====== Raw data
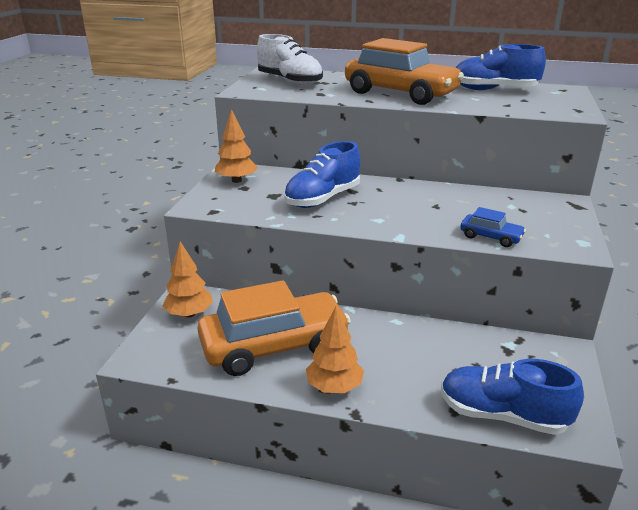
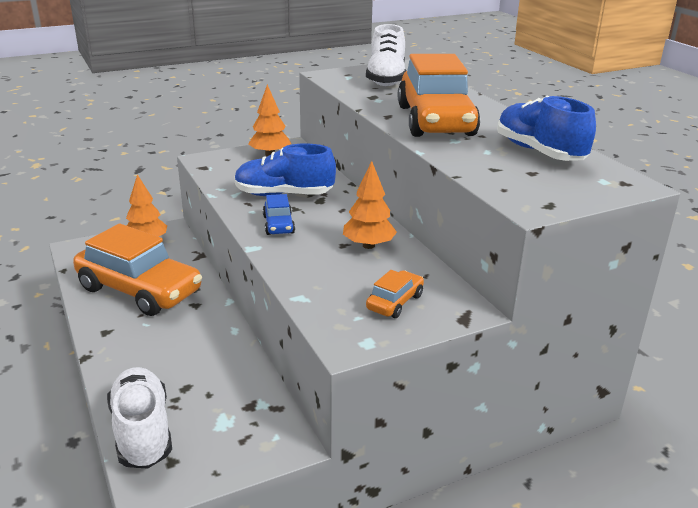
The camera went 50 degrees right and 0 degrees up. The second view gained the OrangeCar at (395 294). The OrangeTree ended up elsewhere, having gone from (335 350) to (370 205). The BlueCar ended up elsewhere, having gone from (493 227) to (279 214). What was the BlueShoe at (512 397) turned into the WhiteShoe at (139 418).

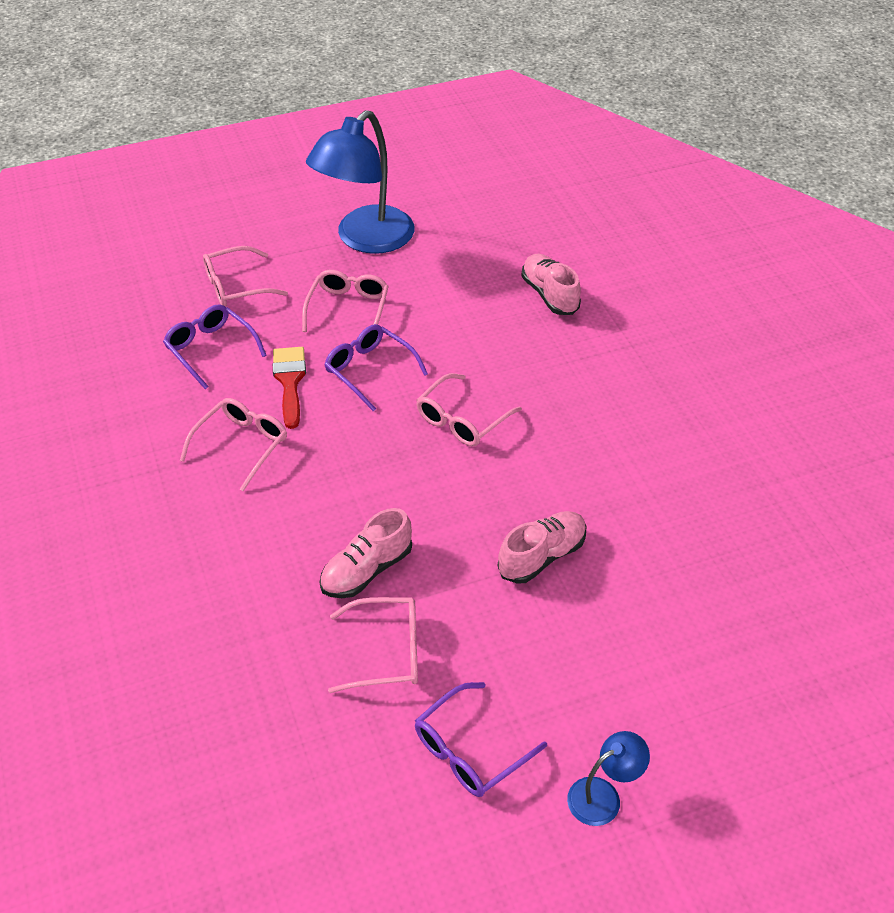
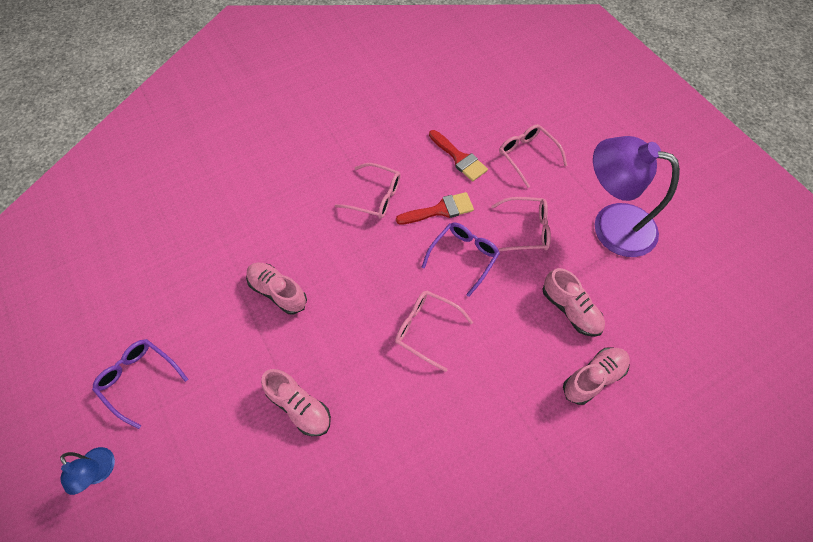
The camera went 80 degrees right and 15 degrees up. The second view lost the PinkGlasses at (373 645). The second view gained the PinkShoe at (573 302). Where the PurpleGlasses stood at (215 346), the RedBrush came to stand at (458 155). What was the BlueLamp at (360 182) turned into the PurpleLamp at (636 196).

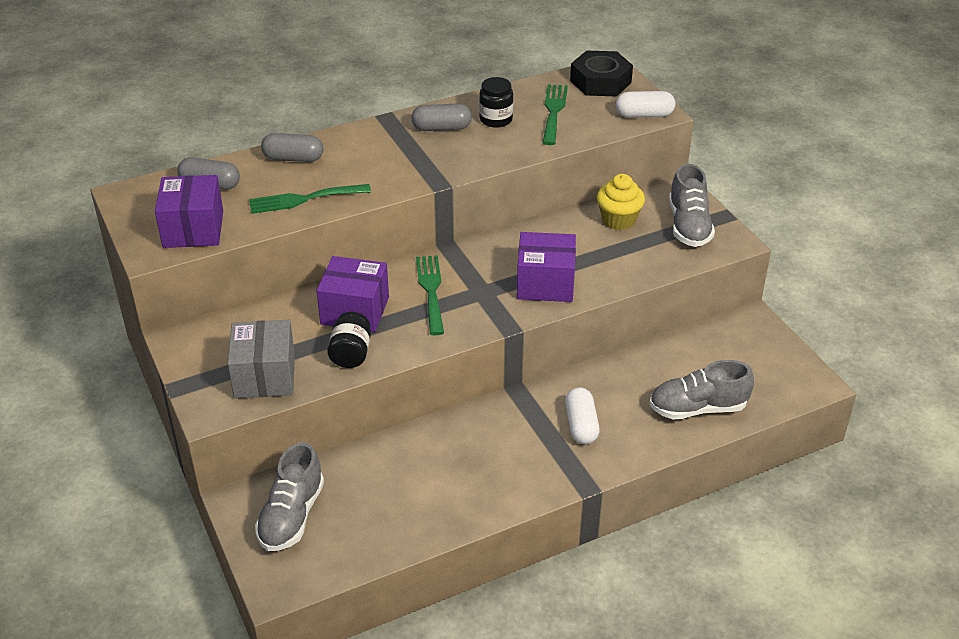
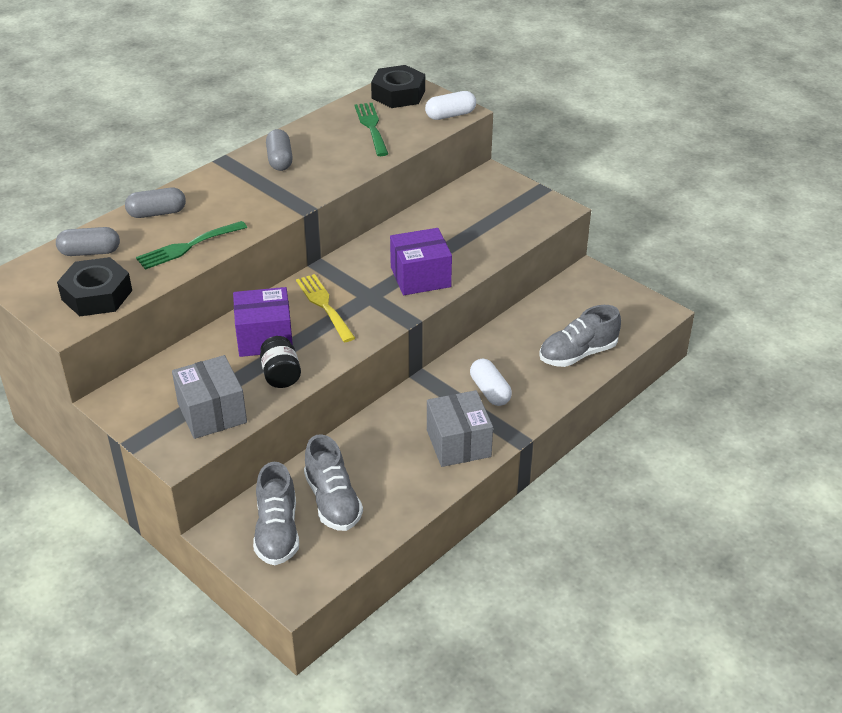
The camera went 20 degrees left and 0 degrees up. The second view lost the BlackJar at (496 102). The second view lost the YellowCupcake at (621 202). The second view gained the GreyBox at (460 428). The GreyShoe ended up elsewhere, having gone from (692 205) to (333 482). Where the PurpleBox stood at (189 211), the BlackNut came to stand at (94 286). What was the GreenFork at (430 295) turned into the YellowFork at (325 308). The GreyCapsule at (441 117) ended up facing another way, 75 degrees counterclockwise from before.

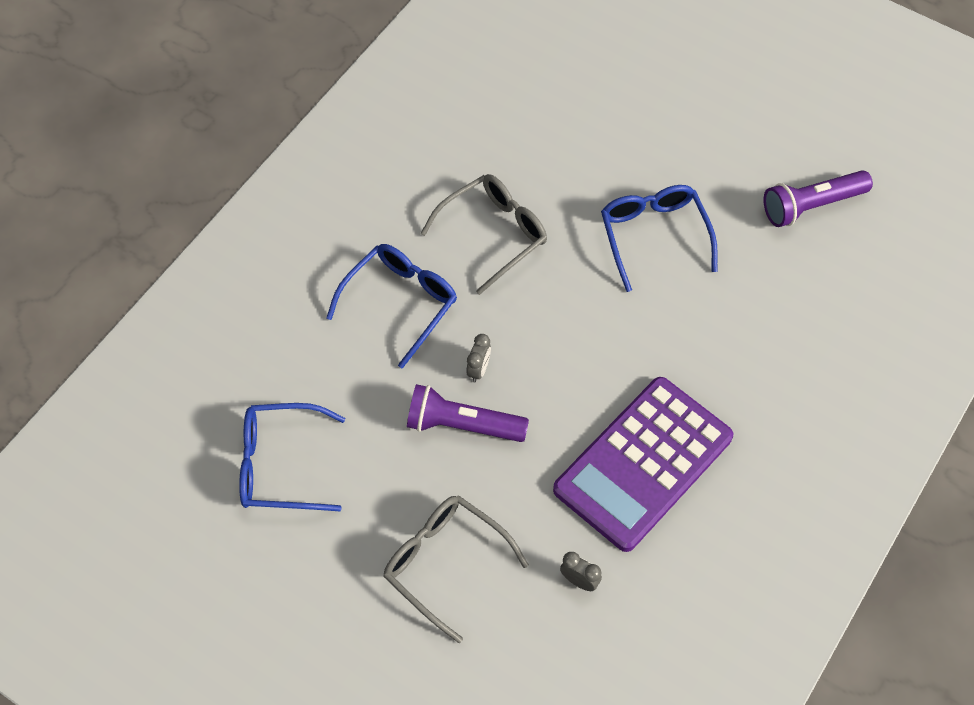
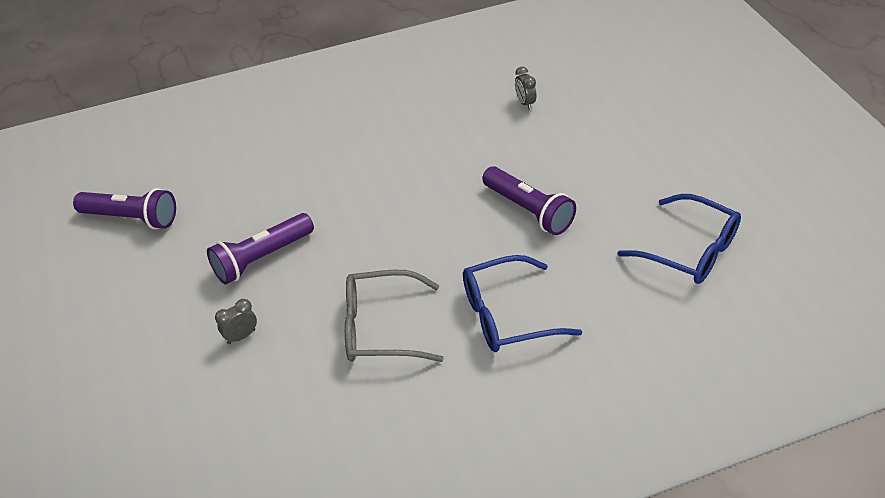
The camera went 140 degrees left and 15 degrees down. The second view lost the GreyGlasses at (456 569). The second view lost the PurpleCalculator at (643 464). The GreyClock ended up elsewhere, having gone from (478 358) to (236 321). Where the BlueGlasses stood at (659 238), the PurpleFlashlight came to stand at (260 248).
============
Print the data exactly as written, dropping any images it holds.

The camera went 50 degrees right and 0 degrees up. The second view gained the OrangeCar at (395 294). The OrangeTree ended up elsewhere, having gone from (335 350) to (370 205). The BlueCar ended up elsewhere, having gone from (493 227) to (279 214). What was the BlueShoe at (512 397) turned into the WhiteShoe at (139 418).

The camera went 80 degrees right and 15 degrees up. The second view lost the PinkGlasses at (373 645). The second view gained the PinkShoe at (573 302). Where the PurpleGlasses stood at (215 346), the RedBrush came to stand at (458 155). What was the BlueLamp at (360 182) turned into the PurpleLamp at (636 196).

The camera went 20 degrees left and 0 degrees up. The second view lost the BlackJar at (496 102). The second view lost the YellowCupcake at (621 202). The second view gained the GreyBox at (460 428). The GreyShoe ended up elsewhere, having gone from (692 205) to (333 482). Where the PurpleBox stood at (189 211), the BlackNut came to stand at (94 286). What was the GreenFork at (430 295) turned into the YellowFork at (325 308). The GreyCapsule at (441 117) ended up facing another way, 75 degrees counterclockwise from before.

The camera went 140 degrees left and 15 degrees down. The second view lost the GreyGlasses at (456 569). The second view lost the PurpleCalculator at (643 464). The GreyClock ended up elsewhere, having gone from (478 358) to (236 321). Where the BlueGlasses stood at (659 238), the PurpleFlashlight came to stand at (260 248).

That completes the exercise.